Pictures do not belong in the copy, so please give every entry below again exactly.

#### INPUT
————
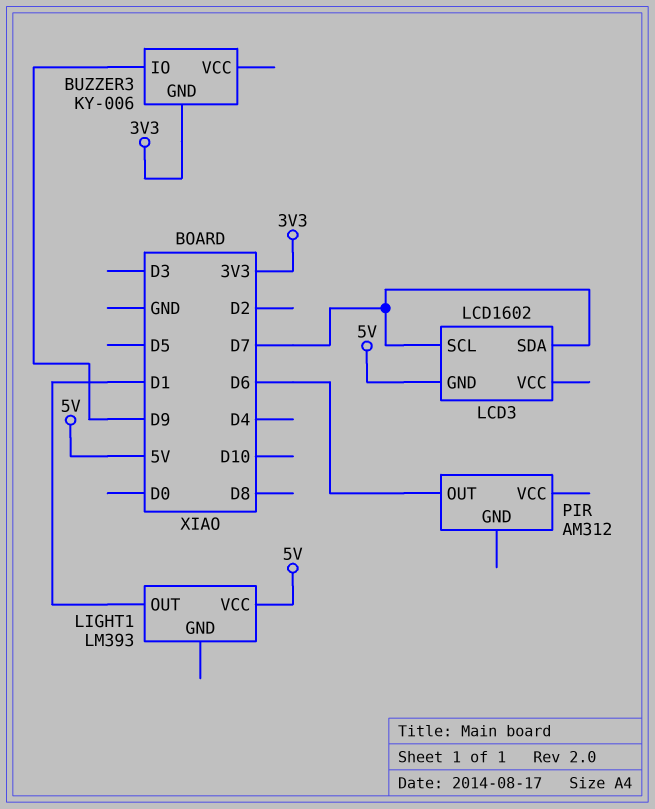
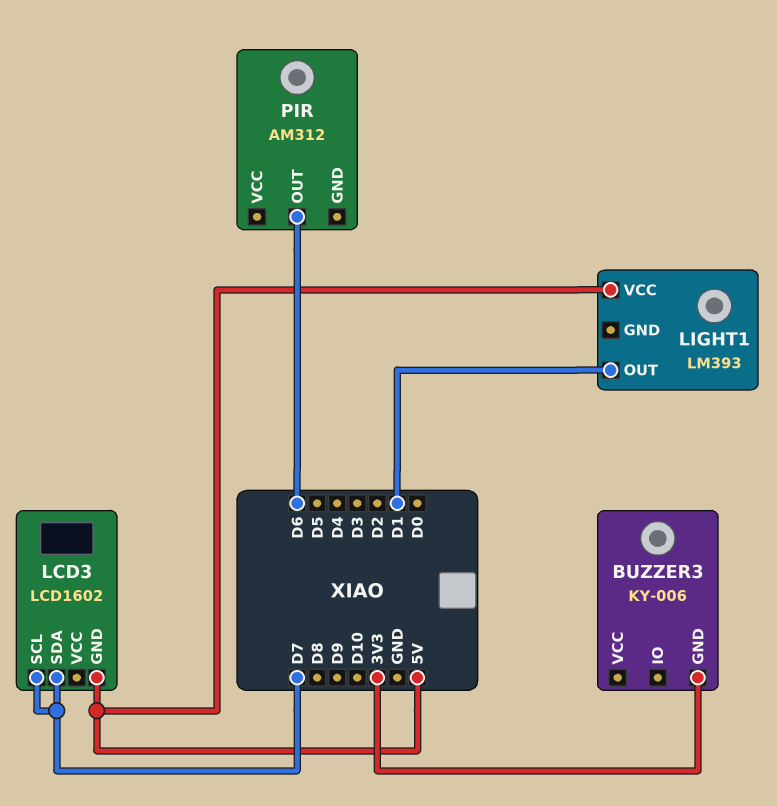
BUZZER3 pin IO: D9 -> none

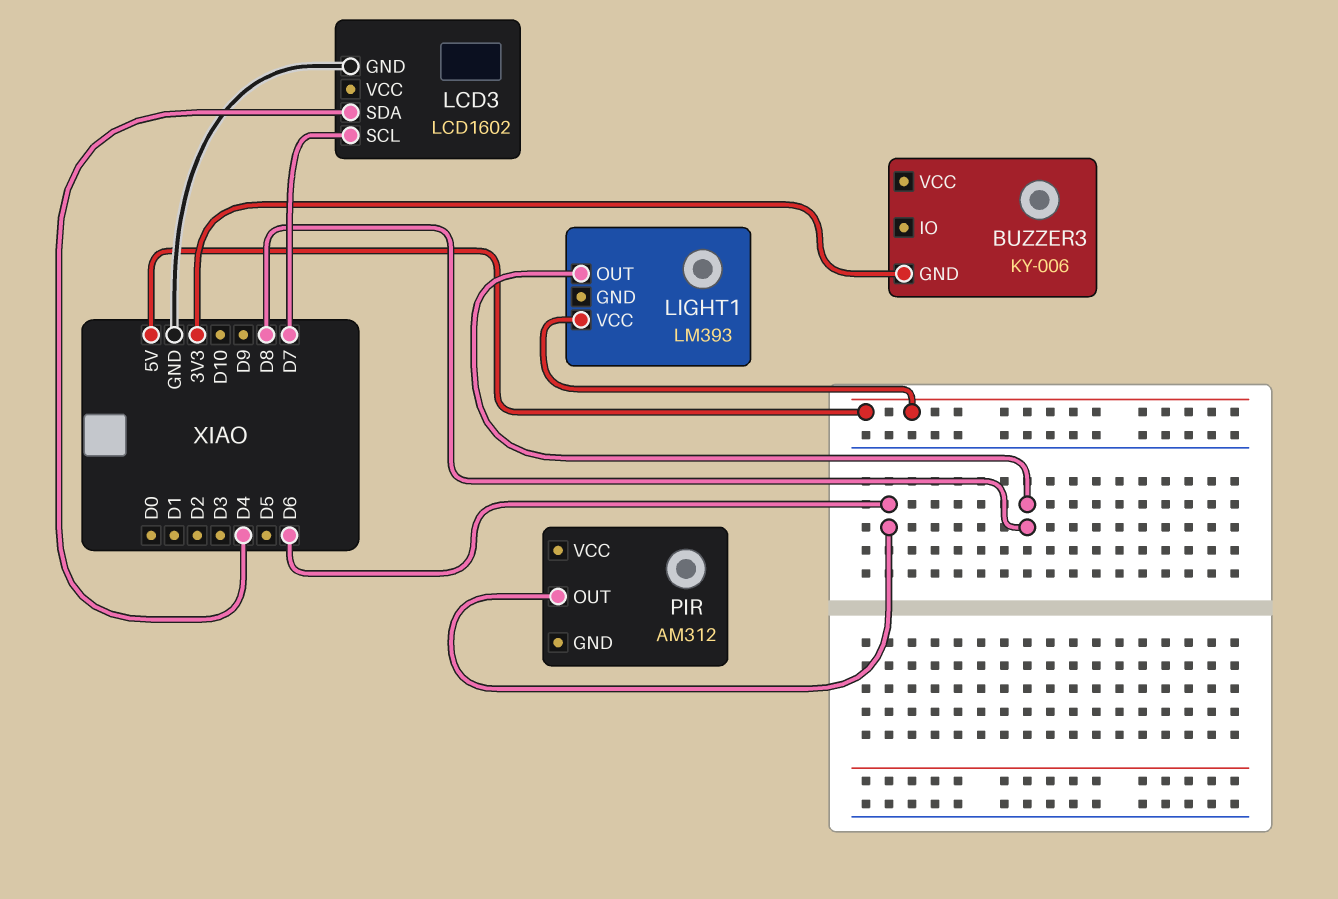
LCD3 pin GND: 5V -> GND
LCD3 pin SDA: D7 -> D4
LIGHT1 pin OUT: D1 -> D8

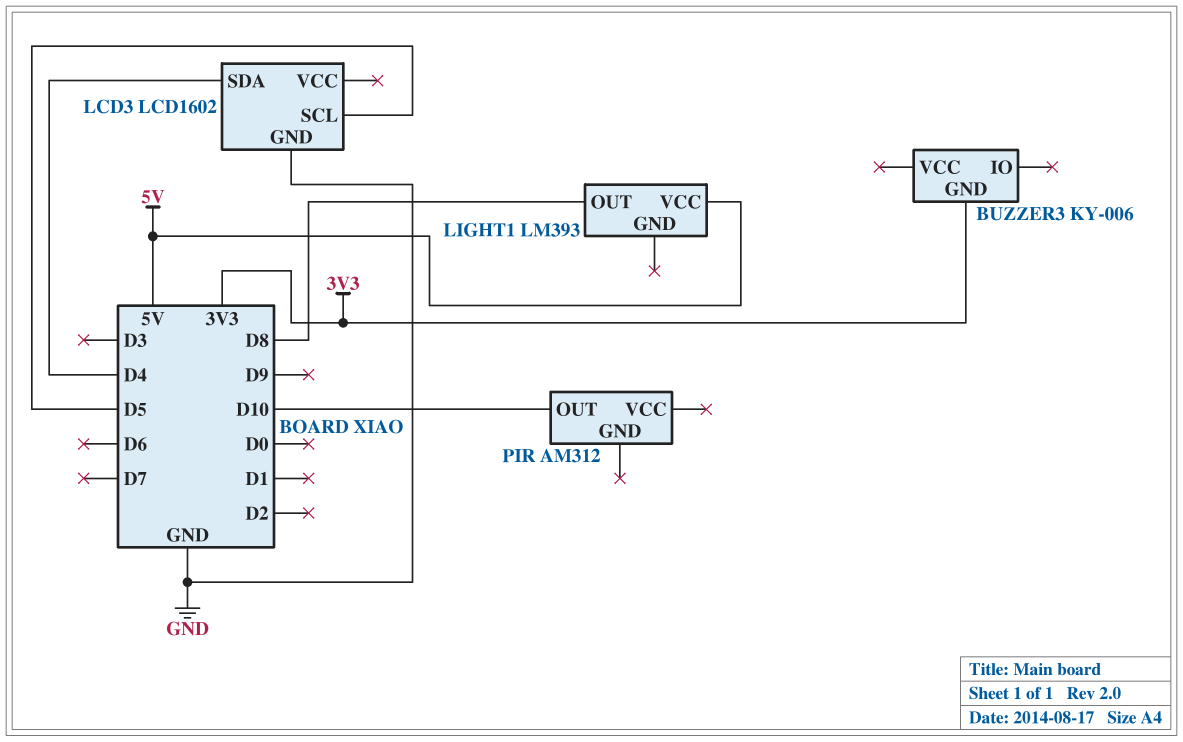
LCD3 pin SCL: D7 -> D5
PIR pin OUT: D6 -> D10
————
#### SOLUTION
BUZZER3 pin IO: D9 -> none

LCD3 pin GND: 5V -> GND
LCD3 pin SDA: D7 -> D4
LIGHT1 pin OUT: D1 -> D8

LCD3 pin SCL: D7 -> D5
PIR pin OUT: D6 -> D10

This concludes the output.